Start of Available data

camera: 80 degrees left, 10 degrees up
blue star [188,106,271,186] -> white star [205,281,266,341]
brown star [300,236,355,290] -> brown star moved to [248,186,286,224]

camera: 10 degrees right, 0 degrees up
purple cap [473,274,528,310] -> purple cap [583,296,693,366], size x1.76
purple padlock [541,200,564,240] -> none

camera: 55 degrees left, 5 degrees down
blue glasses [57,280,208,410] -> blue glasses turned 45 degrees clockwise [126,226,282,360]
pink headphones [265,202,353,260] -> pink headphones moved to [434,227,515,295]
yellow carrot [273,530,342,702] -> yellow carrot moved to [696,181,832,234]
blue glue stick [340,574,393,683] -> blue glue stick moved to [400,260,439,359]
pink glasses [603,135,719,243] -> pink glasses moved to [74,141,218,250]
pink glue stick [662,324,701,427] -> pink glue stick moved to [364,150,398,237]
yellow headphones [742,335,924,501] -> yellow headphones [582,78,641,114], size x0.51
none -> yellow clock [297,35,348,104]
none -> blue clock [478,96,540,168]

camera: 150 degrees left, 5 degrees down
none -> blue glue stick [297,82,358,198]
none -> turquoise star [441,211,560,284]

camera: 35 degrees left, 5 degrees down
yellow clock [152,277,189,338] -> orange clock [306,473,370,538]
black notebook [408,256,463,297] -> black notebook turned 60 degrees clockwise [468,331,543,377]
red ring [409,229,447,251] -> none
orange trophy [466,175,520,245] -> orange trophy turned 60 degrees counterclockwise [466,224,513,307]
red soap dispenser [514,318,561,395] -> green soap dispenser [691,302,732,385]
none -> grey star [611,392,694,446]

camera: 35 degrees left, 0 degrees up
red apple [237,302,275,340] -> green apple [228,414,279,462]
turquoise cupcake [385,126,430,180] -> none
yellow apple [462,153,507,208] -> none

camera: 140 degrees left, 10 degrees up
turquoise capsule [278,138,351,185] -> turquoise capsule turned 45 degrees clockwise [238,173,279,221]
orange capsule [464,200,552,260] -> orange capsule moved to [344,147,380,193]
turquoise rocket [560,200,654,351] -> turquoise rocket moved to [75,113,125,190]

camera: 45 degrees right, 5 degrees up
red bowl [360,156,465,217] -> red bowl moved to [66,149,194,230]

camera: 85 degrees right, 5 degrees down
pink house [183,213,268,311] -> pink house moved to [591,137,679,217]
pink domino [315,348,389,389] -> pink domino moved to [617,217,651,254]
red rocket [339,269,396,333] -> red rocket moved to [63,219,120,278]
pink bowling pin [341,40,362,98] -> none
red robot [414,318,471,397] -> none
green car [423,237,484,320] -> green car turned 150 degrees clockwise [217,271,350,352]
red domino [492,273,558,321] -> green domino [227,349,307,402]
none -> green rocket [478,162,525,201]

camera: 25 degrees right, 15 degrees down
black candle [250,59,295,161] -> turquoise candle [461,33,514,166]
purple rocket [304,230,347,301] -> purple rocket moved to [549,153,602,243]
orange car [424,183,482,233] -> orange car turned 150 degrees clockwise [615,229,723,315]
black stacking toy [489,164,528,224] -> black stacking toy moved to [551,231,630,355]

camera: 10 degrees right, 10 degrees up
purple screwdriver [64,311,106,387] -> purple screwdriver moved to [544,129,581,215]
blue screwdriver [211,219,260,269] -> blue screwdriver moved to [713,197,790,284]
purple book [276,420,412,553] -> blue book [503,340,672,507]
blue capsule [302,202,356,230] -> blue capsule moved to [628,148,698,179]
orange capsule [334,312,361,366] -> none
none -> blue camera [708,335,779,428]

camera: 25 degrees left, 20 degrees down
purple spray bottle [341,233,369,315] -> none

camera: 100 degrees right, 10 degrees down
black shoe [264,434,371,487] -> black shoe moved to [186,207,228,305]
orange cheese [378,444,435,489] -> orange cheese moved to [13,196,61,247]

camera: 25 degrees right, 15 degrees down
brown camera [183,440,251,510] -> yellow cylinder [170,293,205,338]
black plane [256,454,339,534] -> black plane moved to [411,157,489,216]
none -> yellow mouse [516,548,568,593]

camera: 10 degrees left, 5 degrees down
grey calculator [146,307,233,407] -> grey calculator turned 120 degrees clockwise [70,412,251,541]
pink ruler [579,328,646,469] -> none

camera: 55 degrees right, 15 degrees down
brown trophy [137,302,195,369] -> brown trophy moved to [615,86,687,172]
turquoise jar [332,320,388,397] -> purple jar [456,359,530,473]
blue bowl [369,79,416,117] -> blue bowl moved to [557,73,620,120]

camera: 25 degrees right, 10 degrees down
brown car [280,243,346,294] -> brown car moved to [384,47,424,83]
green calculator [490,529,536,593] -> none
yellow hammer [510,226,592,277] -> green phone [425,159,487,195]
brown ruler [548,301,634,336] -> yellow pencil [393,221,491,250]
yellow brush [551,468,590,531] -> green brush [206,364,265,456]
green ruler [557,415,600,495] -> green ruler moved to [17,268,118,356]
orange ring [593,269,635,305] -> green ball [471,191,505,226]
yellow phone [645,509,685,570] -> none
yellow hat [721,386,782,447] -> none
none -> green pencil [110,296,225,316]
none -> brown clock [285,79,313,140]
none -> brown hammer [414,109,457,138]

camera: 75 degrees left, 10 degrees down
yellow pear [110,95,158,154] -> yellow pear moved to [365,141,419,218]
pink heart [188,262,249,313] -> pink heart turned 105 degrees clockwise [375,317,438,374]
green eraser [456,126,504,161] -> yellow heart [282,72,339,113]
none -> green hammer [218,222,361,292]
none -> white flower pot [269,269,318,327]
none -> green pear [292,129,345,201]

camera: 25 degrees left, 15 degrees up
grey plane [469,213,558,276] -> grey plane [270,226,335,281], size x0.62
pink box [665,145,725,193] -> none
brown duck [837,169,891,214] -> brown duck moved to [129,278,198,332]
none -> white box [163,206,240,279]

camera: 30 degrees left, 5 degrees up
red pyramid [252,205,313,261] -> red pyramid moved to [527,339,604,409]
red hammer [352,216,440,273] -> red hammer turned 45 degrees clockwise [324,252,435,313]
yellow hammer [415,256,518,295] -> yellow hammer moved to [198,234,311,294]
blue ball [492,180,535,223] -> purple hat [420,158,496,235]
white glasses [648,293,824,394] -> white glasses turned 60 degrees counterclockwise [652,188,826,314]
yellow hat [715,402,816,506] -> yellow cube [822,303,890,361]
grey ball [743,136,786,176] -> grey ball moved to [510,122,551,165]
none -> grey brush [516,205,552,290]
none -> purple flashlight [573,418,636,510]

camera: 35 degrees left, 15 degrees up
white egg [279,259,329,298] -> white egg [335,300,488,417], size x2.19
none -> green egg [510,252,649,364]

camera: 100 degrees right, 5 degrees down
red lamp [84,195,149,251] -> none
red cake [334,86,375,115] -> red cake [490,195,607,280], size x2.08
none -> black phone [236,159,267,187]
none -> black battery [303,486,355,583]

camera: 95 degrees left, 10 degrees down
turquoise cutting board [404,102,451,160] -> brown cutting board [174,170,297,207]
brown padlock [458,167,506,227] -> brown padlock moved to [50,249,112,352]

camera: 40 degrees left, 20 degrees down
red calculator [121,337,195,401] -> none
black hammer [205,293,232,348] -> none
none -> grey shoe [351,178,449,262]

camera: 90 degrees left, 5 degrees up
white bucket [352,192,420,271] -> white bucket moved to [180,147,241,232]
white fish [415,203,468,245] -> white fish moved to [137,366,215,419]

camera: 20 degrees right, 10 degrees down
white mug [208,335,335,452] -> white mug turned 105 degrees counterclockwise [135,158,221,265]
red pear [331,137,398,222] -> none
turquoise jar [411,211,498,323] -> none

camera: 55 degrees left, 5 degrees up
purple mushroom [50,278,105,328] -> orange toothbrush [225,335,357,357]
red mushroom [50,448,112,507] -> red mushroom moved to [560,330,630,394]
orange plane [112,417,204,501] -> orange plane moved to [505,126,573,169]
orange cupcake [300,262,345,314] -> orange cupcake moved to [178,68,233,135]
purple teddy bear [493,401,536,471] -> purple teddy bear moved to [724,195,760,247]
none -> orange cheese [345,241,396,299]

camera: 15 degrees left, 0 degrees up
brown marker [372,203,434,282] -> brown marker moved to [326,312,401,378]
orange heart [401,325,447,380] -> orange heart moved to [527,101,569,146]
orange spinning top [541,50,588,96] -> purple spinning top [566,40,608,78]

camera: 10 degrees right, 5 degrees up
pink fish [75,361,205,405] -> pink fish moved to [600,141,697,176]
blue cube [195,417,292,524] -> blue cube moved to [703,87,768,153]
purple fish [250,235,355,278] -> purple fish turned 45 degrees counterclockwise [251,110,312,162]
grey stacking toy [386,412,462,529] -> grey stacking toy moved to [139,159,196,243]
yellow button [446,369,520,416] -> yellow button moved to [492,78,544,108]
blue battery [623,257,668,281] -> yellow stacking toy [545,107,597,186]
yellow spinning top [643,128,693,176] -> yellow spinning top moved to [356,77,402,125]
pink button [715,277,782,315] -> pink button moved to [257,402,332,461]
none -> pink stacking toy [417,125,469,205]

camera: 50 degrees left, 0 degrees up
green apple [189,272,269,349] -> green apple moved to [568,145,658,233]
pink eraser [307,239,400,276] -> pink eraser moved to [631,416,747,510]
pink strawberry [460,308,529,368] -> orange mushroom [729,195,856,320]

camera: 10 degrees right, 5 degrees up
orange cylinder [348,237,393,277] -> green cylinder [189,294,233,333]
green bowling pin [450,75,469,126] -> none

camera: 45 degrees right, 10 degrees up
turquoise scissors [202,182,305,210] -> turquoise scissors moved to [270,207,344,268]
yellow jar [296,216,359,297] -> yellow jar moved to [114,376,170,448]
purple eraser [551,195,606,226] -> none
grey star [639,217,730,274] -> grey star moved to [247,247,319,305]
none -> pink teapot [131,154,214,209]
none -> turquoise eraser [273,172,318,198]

End of Available data

Look above for the line with "orange heart [401,325,447,380]"; retype exactly that line, every line after it up to the line with "grey stacking toy [386,412,462,529]", and that line too, nothing else.

orange heart [401,325,447,380] -> orange heart moved to [527,101,569,146]
orange spinning top [541,50,588,96] -> purple spinning top [566,40,608,78]

camera: 10 degrees right, 5 degrees up
pink fish [75,361,205,405] -> pink fish moved to [600,141,697,176]
blue cube [195,417,292,524] -> blue cube moved to [703,87,768,153]
purple fish [250,235,355,278] -> purple fish turned 45 degrees counterclockwise [251,110,312,162]
grey stacking toy [386,412,462,529] -> grey stacking toy moved to [139,159,196,243]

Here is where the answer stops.